PROBLEM DETAILS
How many of the lines in the data contain "blue"? Give only the number.

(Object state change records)
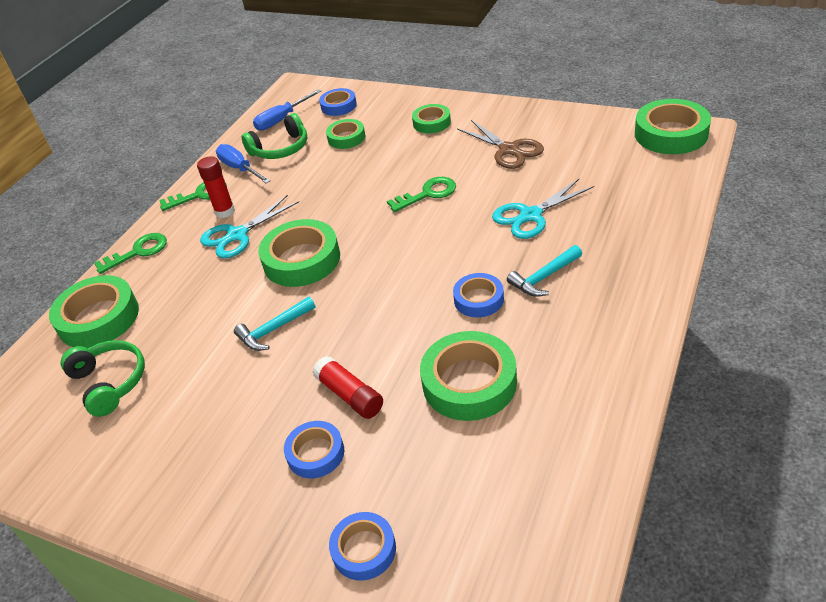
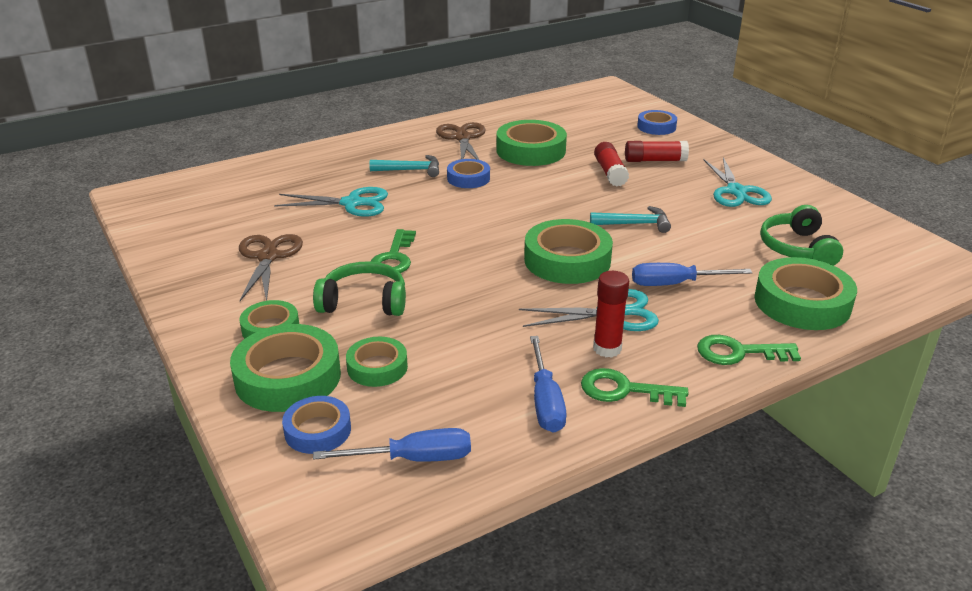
camera: 150 degrees left, 10 degrees down
(193, 444) = (736, 191): none -> turquoise scissors
(204, 283) = (675, 284): none -> blue screwdriver
(280, 149) = (468, 402): green headphones -> green headphones (364, 302)
(315, 453) = (655, 160): blue tape -> red glue stick
(428, 194) = (394, 257): green key -> green key turned 90 degrees counterclockwise
(567, 358) = (462, 138): none -> brown scissors
(671, 134) = (148, 202): green tape -> green tape (288, 377)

TASK RESULT
2